Begin at the line below that has "pink marker: 3 -> 1" and stop after the line that has "pink pencil: 6 -> 7". Please restate only those lines, word for word.

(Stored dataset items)
—————

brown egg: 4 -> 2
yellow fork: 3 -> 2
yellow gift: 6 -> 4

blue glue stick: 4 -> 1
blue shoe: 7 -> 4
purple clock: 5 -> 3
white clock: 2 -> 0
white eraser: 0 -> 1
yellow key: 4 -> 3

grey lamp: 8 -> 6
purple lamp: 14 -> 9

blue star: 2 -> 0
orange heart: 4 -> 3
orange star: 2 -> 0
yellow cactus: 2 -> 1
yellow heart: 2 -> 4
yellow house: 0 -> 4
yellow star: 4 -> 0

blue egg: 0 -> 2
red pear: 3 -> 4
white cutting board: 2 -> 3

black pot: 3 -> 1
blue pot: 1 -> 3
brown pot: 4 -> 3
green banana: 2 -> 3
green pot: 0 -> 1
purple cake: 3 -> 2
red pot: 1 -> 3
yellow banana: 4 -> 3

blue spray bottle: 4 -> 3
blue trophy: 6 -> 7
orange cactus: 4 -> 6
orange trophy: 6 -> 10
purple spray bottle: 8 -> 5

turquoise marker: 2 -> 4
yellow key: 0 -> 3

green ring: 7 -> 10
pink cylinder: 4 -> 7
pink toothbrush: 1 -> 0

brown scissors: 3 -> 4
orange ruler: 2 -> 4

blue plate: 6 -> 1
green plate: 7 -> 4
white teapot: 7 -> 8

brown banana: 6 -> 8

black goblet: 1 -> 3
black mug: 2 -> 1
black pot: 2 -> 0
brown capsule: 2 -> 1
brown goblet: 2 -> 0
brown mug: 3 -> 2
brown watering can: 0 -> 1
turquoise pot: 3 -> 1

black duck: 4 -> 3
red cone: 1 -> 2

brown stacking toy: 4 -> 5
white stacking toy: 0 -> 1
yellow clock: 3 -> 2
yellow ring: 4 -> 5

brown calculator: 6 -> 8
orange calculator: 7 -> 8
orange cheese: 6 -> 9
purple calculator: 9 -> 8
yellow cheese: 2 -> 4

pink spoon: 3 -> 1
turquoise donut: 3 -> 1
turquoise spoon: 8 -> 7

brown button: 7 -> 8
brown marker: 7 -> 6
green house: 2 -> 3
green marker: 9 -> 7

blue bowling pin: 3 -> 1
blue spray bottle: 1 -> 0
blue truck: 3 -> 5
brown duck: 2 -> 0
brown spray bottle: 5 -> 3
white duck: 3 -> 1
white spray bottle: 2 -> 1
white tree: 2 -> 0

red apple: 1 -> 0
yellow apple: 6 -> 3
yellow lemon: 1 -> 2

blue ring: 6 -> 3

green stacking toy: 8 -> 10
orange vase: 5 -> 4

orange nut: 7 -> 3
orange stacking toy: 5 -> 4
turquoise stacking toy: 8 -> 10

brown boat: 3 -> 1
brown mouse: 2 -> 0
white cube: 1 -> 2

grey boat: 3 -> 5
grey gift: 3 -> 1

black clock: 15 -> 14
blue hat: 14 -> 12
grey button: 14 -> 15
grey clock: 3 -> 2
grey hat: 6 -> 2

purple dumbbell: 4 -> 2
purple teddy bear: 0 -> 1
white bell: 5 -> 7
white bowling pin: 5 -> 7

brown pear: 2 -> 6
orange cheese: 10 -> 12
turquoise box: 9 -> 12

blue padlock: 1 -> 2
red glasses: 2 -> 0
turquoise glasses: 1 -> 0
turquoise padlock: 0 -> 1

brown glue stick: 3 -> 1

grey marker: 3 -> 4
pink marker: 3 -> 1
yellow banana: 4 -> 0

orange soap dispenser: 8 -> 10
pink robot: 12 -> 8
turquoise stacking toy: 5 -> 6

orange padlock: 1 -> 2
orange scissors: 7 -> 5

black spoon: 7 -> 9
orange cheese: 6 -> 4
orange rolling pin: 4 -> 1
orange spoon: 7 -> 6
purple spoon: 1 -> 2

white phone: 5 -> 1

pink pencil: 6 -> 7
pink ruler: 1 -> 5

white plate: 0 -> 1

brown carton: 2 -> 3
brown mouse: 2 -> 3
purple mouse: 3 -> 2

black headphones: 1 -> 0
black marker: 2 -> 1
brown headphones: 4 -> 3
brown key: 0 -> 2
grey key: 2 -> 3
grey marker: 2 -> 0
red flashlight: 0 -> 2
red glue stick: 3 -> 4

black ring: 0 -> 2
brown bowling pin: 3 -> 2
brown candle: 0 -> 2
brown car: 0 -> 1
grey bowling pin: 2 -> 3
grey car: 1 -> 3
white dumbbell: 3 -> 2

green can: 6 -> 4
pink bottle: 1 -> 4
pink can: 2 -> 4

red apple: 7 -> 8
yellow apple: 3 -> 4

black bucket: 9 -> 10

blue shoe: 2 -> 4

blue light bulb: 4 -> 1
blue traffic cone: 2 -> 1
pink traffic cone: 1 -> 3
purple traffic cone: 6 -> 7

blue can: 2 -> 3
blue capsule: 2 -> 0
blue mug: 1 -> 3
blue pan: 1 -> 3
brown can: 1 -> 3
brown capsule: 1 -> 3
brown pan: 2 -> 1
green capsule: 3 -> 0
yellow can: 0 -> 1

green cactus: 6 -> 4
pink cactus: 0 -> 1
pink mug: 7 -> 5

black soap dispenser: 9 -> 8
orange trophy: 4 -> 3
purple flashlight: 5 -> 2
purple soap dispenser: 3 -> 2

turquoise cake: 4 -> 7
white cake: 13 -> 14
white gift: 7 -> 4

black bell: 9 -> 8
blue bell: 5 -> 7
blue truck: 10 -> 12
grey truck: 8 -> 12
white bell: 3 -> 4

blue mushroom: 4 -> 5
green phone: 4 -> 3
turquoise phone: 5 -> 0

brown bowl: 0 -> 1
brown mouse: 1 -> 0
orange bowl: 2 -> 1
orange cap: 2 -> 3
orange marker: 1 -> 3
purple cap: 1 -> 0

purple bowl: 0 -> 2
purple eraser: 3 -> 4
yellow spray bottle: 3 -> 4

—————

- Written answer
pink marker: 3 -> 1
yellow banana: 4 -> 0

orange soap dispenser: 8 -> 10
pink robot: 12 -> 8
turquoise stacking toy: 5 -> 6

orange padlock: 1 -> 2
orange scissors: 7 -> 5

black spoon: 7 -> 9
orange cheese: 6 -> 4
orange rolling pin: 4 -> 1
orange spoon: 7 -> 6
purple spoon: 1 -> 2

white phone: 5 -> 1

pink pencil: 6 -> 7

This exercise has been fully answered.